**Set exercise**
Find every line in the material that contains the string "clef", matching case exactly, and copy each of those lines.

****************************************

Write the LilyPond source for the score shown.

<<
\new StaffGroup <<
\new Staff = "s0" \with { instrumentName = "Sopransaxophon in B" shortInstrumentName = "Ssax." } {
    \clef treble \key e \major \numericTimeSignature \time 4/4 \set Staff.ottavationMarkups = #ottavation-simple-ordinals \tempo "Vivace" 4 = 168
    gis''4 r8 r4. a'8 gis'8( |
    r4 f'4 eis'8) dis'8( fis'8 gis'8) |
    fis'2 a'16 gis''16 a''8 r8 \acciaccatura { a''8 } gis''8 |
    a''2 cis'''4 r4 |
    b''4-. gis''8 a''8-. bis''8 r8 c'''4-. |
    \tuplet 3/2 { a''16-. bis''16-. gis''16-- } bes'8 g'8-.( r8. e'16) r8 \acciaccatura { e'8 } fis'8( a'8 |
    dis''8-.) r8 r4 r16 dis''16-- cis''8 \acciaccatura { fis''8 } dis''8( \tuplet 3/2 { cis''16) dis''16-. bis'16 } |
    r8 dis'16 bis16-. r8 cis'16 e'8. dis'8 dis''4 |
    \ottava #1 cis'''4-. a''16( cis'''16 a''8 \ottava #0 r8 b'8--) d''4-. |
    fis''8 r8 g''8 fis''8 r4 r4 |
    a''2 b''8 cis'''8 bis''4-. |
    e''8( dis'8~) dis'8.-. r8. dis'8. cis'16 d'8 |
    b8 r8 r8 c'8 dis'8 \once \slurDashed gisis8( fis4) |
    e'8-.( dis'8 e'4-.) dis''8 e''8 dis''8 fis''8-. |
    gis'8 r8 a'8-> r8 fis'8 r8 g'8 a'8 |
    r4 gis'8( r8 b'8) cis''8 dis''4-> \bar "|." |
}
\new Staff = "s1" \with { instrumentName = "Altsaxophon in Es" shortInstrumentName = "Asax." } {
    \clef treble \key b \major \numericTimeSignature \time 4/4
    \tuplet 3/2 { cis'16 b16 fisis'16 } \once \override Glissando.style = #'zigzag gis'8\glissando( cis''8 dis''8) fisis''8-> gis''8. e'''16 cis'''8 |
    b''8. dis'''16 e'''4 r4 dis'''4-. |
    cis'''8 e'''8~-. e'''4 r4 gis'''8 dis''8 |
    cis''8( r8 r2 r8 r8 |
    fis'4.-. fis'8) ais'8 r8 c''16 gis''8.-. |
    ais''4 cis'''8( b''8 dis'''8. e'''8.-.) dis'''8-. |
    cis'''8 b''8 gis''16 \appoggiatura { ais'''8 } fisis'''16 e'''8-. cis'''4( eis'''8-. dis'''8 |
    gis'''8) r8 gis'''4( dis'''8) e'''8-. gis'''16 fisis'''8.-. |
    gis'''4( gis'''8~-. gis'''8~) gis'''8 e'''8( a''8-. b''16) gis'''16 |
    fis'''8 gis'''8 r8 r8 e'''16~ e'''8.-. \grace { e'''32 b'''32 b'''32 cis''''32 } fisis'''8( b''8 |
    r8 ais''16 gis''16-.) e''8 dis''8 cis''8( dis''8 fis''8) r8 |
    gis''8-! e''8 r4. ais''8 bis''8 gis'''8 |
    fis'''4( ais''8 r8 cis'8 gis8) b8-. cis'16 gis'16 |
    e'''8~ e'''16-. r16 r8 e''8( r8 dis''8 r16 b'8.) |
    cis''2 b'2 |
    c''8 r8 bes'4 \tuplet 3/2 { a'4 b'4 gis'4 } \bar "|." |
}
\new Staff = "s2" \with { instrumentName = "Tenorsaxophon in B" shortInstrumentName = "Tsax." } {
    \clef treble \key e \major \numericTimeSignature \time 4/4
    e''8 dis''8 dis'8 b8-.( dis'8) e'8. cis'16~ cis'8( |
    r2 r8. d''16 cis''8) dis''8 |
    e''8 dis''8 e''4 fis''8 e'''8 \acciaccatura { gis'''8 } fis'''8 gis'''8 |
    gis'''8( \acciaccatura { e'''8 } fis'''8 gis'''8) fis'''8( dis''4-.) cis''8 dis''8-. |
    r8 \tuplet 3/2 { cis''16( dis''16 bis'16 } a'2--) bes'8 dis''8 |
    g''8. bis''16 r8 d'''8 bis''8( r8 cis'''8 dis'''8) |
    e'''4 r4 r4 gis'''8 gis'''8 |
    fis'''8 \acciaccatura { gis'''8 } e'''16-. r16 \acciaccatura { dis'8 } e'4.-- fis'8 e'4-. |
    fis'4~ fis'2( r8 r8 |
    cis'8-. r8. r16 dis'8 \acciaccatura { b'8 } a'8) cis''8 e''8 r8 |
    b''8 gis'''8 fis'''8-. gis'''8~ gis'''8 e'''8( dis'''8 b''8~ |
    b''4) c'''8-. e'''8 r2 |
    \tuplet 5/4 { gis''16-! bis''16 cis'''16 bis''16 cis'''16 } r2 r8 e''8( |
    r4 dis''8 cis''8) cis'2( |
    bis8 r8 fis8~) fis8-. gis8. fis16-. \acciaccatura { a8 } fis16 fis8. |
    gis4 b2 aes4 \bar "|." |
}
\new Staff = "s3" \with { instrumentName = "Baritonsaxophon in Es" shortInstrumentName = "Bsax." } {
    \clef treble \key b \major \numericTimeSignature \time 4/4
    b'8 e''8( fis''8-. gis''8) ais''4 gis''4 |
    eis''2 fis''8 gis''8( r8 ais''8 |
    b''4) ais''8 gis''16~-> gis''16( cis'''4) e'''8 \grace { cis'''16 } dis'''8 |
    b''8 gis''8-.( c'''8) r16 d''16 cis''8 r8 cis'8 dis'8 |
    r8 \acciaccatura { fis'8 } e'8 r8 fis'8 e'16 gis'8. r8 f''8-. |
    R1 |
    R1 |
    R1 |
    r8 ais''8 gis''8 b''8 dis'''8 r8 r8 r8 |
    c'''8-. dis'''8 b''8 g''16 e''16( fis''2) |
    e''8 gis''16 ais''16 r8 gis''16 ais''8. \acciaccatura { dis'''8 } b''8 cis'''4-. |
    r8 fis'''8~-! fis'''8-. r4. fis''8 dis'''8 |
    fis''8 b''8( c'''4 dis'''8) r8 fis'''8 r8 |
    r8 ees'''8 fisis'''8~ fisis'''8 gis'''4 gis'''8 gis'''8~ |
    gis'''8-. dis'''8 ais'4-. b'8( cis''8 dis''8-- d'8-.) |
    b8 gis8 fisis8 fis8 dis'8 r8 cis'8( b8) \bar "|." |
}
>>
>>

****************************************

**Written solution**
    \clef treble \key e \major \numericTimeSignature \time 4/4 \set Staff.ottavationMarkups = #ottavation-simple-ordinals \tempo "Vivace" 4 = 168
    \clef treble \key b \major \numericTimeSignature \time 4/4
    \clef treble \key e \major \numericTimeSignature \time 4/4
    \clef treble \key b \major \numericTimeSignature \time 4/4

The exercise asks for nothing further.